#### [EXERCISE AIM]
Would you print only the lines running from the one with "green semicircle: (203, 125)" to the final line of the data below, word for word and without pictures?

#### [MATERIAL PROVIDED]
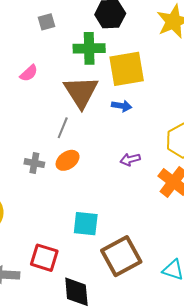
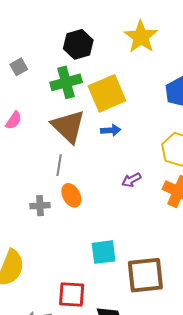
orange ellipse: (68, 160) -> (71, 195), turned -70
brown square: (121, 256) -> (145, 275), turned 36

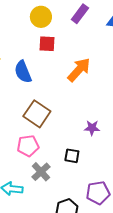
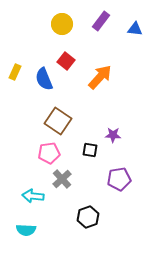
red square: (47, 44) -> (66, 61), moved, turned 36
black square: (72, 156) -> (90, 150), moved
purple pentagon: (98, 193) -> (119, 179), moved

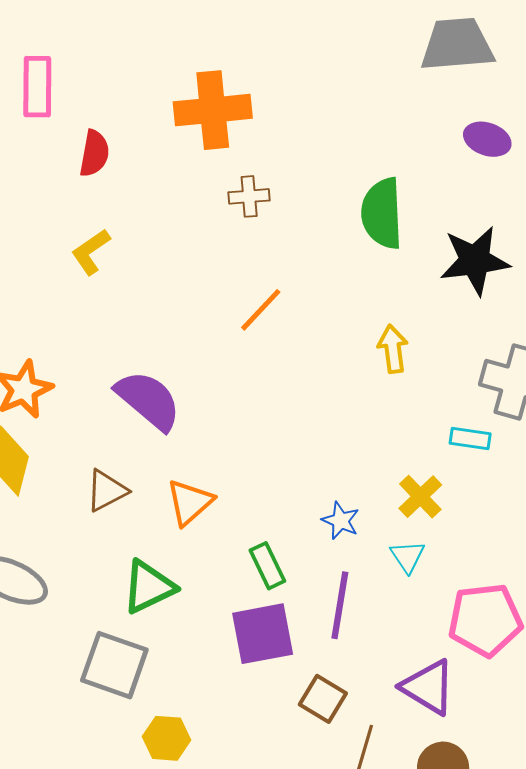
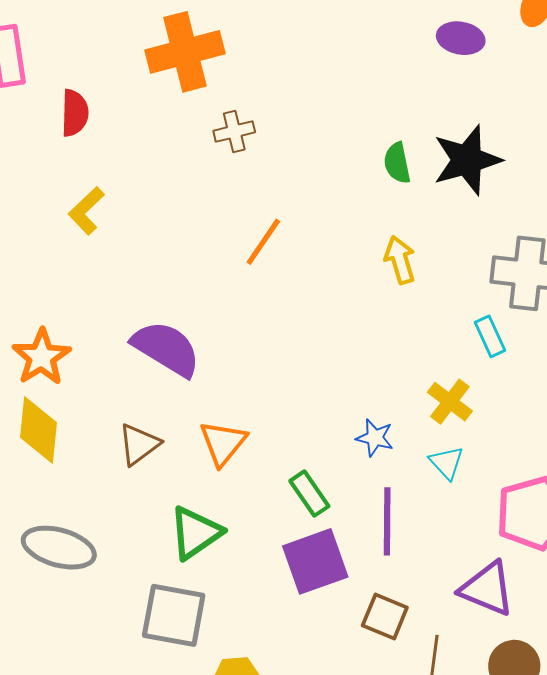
green semicircle: (382, 213) -> (397, 163), moved, size x0.6
cyan rectangle: (470, 438) -> (490, 336), turned 66

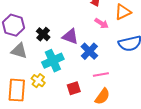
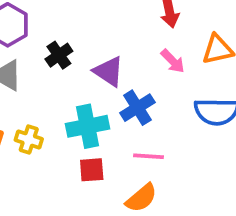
cyan cross: (53, 61) -> (87, 126), moved
yellow cross: (38, 81) -> (29, 140), turned -32

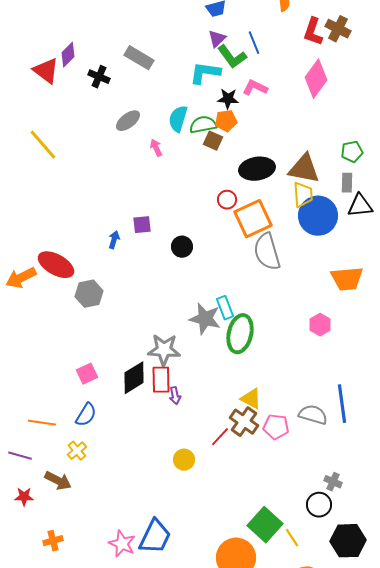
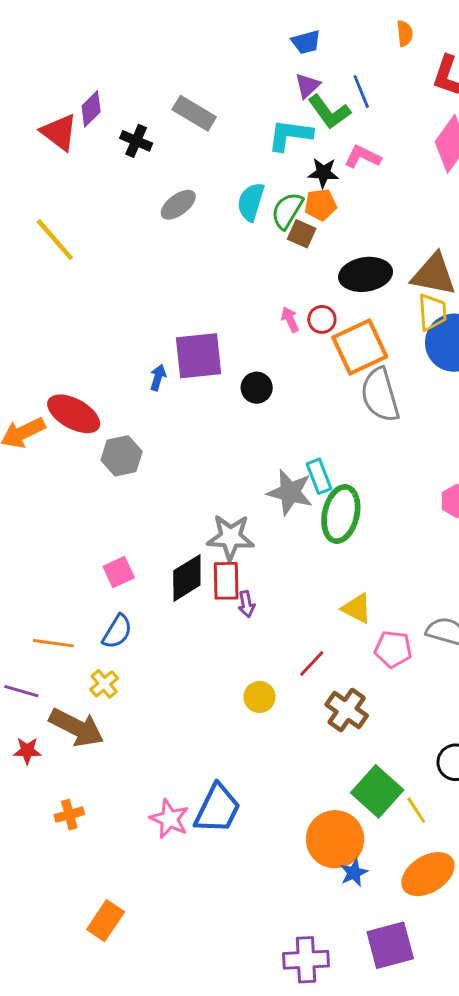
green semicircle: (203, 125) -> (287, 211), turned -48
pink arrow: (156, 148) -> (290, 319), moved
purple square: (142, 225) -> (199, 356), size x1.8
brown cross: (244, 422) -> (347, 710), moved
brown arrow: (58, 481) -> (77, 727), size x1.4

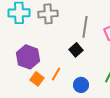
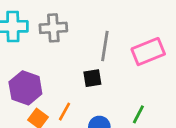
black square: (76, 50) -> (92, 78), turned 32

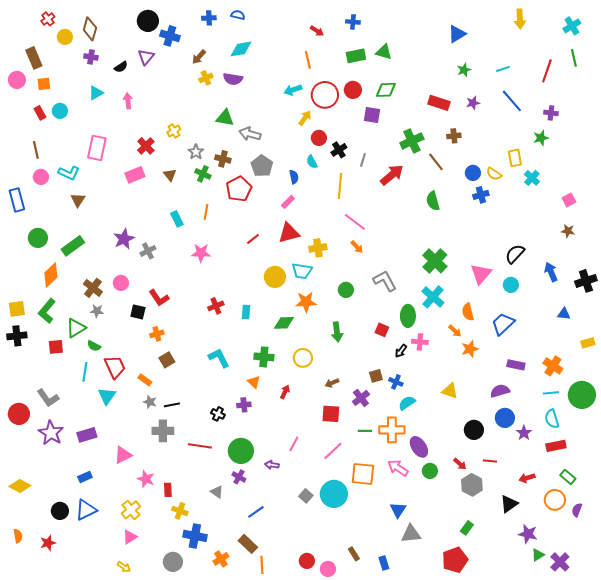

#### [RESPONSE AREA]
green semicircle: (203, 125) -> (287, 211), turned -48
pink arrow: (156, 148) -> (290, 319), moved
purple square: (142, 225) -> (199, 356), size x1.8
brown cross: (244, 422) -> (347, 710), moved
brown arrow: (58, 481) -> (77, 727), size x1.4

black square: (76, 50) -> (92, 78), turned 32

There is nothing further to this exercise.